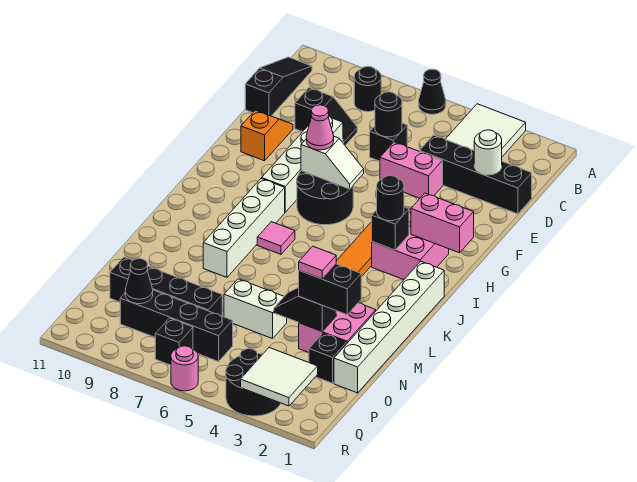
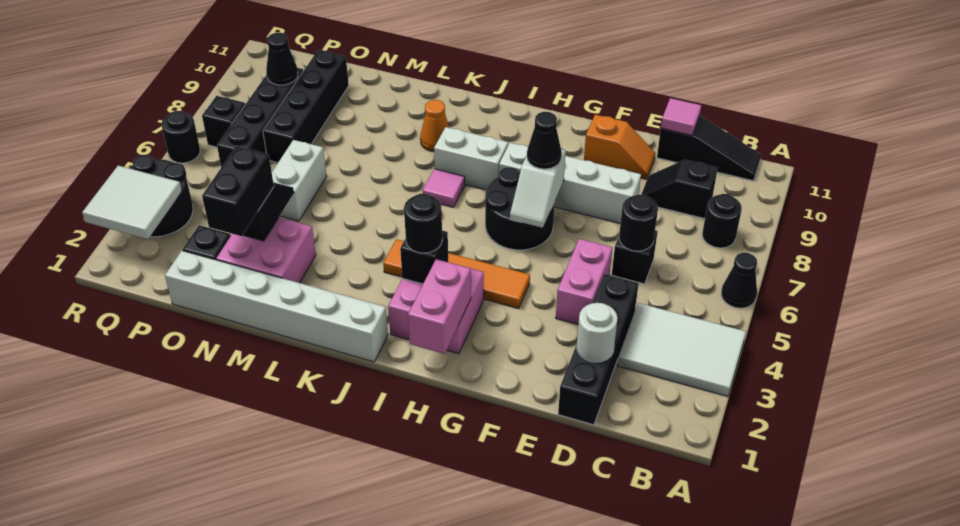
black 1x2 slope [295,88,357,145] -> black 1x2 slope turned to [641,160,718,219]
pink 1x1 cone [306,105,334,150] -> black 1x1 cone [527,112,562,169]
white 1x4 brick [203,178,285,277] -> white 1x2 brick [434,127,508,190]
none -> orange 1x1 cone [420,100,449,152]
pink 1x1 tile [299,246,336,279] -> pink 1x1 tile moved to [661,98,701,136]
pink 1x1 round brick [171,346,198,391] -> black 1x1 round brick [162,111,200,163]

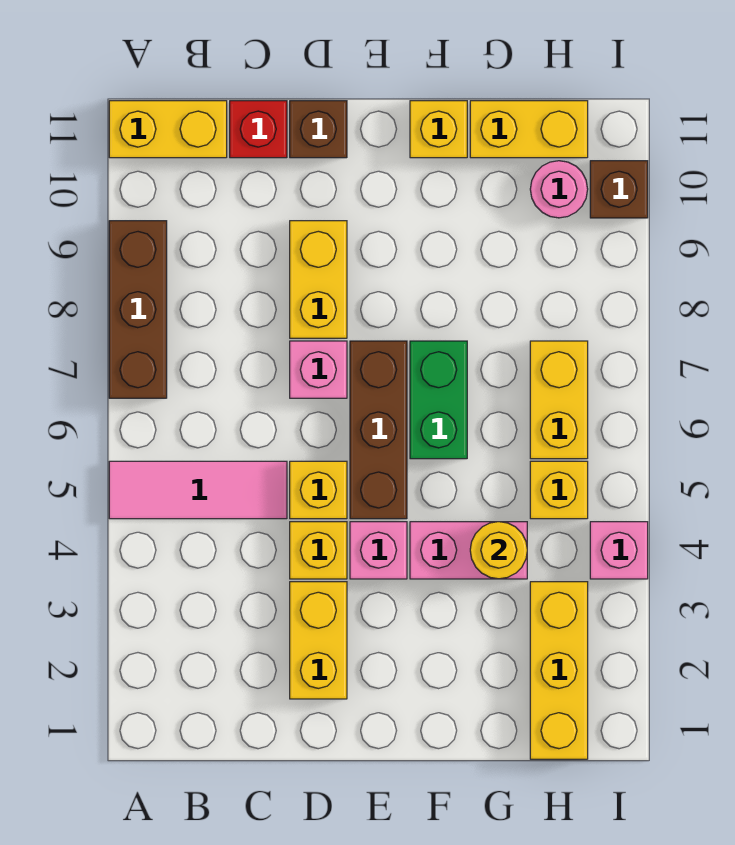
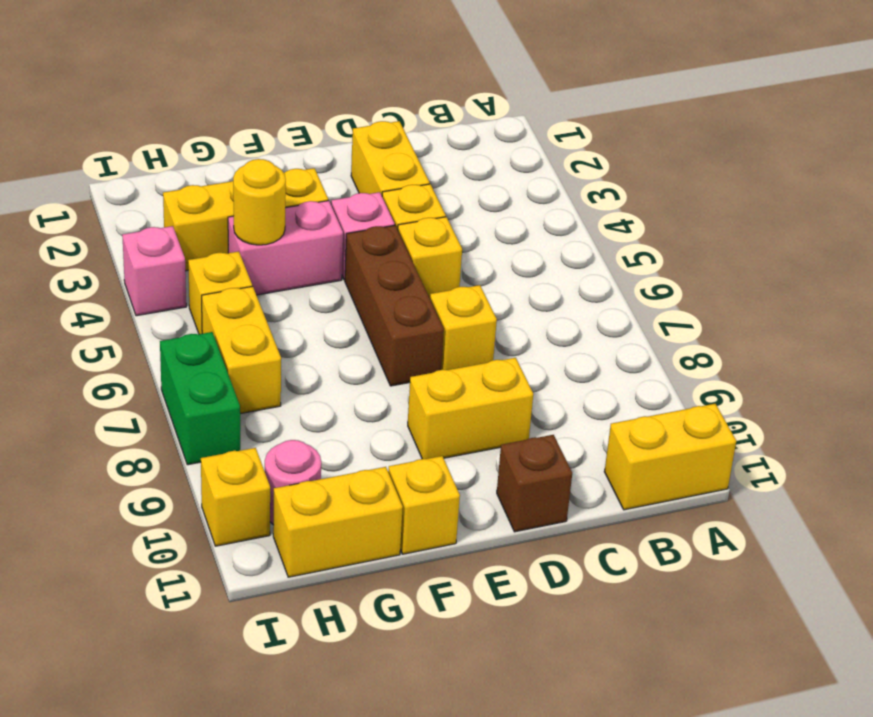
pink 1x3 tile [109,461,287,519] -> none
brown 1x3 brick [109,221,167,398] -> none
red 1x1 brick [230,101,287,158] -> none
pink 1x1 brick [290,341,347,398] -> yellow 1x1 brick [430,285,497,370]
yellow 1x2 brick [290,221,347,338] -> yellow 1x2 brick turned to [408,358,533,459]
green 1x2 brick [410,341,467,459] -> green 1x2 brick moved to [160,332,240,465]
yellow 1x3 brick [530,582,588,759] -> yellow 1x3 brick turned to [163,168,328,271]
brown 1x1 brick [590,161,648,218] -> yellow 1x1 brick [201,448,270,546]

• [WHAT YOU WILL DO] What you write should match, character for character, the lines from the one with "pink 1x1 brick" to the end of the data, both included.

• [TASK OUTPUT]
pink 1x1 brick [290,341,347,398] -> yellow 1x1 brick [430,285,497,370]
yellow 1x2 brick [290,221,347,338] -> yellow 1x2 brick turned to [408,358,533,459]
green 1x2 brick [410,341,467,459] -> green 1x2 brick moved to [160,332,240,465]
yellow 1x3 brick [530,582,588,759] -> yellow 1x3 brick turned to [163,168,328,271]
brown 1x1 brick [590,161,648,218] -> yellow 1x1 brick [201,448,270,546]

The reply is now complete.